WHAT NEEDS TO BE DONE
Return all of the entries, keeping every word and mark as it is.

DATA FOR REVIEW
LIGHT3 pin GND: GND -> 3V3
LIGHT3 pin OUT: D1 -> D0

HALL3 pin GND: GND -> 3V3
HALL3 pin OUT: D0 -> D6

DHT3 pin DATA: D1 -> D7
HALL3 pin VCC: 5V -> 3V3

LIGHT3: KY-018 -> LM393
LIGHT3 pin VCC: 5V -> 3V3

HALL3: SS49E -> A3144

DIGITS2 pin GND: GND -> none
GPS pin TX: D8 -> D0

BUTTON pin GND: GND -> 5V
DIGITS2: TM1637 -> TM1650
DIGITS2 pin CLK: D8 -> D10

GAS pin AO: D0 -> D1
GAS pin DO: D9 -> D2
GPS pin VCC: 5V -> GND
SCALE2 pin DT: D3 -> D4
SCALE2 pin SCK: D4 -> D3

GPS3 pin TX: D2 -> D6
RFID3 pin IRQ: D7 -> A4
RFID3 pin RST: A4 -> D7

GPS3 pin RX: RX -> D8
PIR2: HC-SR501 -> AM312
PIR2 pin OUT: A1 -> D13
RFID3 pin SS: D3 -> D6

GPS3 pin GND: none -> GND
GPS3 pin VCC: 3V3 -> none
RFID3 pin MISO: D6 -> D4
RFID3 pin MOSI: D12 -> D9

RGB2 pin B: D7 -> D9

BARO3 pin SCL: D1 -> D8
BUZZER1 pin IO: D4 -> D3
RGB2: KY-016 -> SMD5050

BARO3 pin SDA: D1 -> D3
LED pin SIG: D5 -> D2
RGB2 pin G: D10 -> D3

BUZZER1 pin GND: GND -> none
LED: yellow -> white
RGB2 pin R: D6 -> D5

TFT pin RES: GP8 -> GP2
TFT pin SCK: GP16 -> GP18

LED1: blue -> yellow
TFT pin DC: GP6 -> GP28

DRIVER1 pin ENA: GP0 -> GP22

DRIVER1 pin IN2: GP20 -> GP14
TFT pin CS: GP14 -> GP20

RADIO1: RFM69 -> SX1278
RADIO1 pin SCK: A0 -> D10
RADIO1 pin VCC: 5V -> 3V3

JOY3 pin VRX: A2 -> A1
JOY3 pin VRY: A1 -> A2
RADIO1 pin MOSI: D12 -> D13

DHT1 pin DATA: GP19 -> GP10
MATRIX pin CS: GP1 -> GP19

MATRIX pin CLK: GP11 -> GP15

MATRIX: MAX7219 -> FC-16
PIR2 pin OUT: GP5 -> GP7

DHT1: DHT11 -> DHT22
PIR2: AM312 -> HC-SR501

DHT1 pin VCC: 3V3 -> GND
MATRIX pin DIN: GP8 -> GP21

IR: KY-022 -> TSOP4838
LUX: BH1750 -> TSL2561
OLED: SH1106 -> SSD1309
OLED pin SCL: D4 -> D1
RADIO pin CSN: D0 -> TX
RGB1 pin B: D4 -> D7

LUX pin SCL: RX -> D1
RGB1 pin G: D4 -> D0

ANSWER BELOW
LIGHT3 pin GND: GND -> 3V3
LIGHT3 pin OUT: D1 -> D0

HALL3 pin GND: GND -> 3V3
HALL3 pin OUT: D0 -> D6

DHT3 pin DATA: D1 -> D7
HALL3 pin VCC: 5V -> 3V3

LIGHT3: KY-018 -> LM393
LIGHT3 pin VCC: 5V -> 3V3

HALL3: SS49E -> A3144

DIGITS2 pin GND: GND -> none
GPS pin TX: D8 -> D0

BUTTON pin GND: GND -> 5V
DIGITS2: TM1637 -> TM1650
DIGITS2 pin CLK: D8 -> D10

GAS pin AO: D0 -> D1
GAS pin DO: D9 -> D2
GPS pin VCC: 5V -> GND
SCALE2 pin DT: D3 -> D4
SCALE2 pin SCK: D4 -> D3

GPS3 pin TX: D2 -> D6
RFID3 pin IRQ: D7 -> A4
RFID3 pin RST: A4 -> D7

GPS3 pin RX: RX -> D8
PIR2: HC-SR501 -> AM312
PIR2 pin OUT: A1 -> D13
RFID3 pin SS: D3 -> D6

GPS3 pin GND: none -> GND
GPS3 pin VCC: 3V3 -> none
RFID3 pin MISO: D6 -> D4
RFID3 pin MOSI: D12 -> D9

RGB2 pin B: D7 -> D9

BARO3 pin SCL: D1 -> D8
BUZZER1 pin IO: D4 -> D3
RGB2: KY-016 -> SMD5050

BARO3 pin SDA: D1 -> D3
LED pin SIG: D5 -> D2
RGB2 pin G: D10 -> D3

BUZZER1 pin GND: GND -> none
LED: yellow -> white
RGB2 pin R: D6 -> D5

TFT pin RES: GP8 -> GP2
TFT pin SCK: GP16 -> GP18

LED1: blue -> yellow
TFT pin DC: GP6 -> GP28

DRIVER1 pin ENA: GP0 -> GP22

DRIVER1 pin IN2: GP20 -> GP14
TFT pin CS: GP14 -> GP20

RADIO1: RFM69 -> SX1278
RADIO1 pin SCK: A0 -> D10
RADIO1 pin VCC: 5V -> 3V3

JOY3 pin VRX: A2 -> A1
JOY3 pin VRY: A1 -> A2
RADIO1 pin MOSI: D12 -> D13

DHT1 pin DATA: GP19 -> GP10
MATRIX pin CS: GP1 -> GP19

MATRIX pin CLK: GP11 -> GP15

MATRIX: MAX7219 -> FC-16
PIR2 pin OUT: GP5 -> GP7

DHT1: DHT11 -> DHT22
PIR2: AM312 -> HC-SR501

DHT1 pin VCC: 3V3 -> GND
MATRIX pin DIN: GP8 -> GP21

IR: KY-022 -> TSOP4838
LUX: BH1750 -> TSL2561
OLED: SH1106 -> SSD1309
OLED pin SCL: D4 -> D1
RADIO pin CSN: D0 -> TX
RGB1 pin B: D4 -> D7

LUX pin SCL: RX -> D1
RGB1 pin G: D4 -> D0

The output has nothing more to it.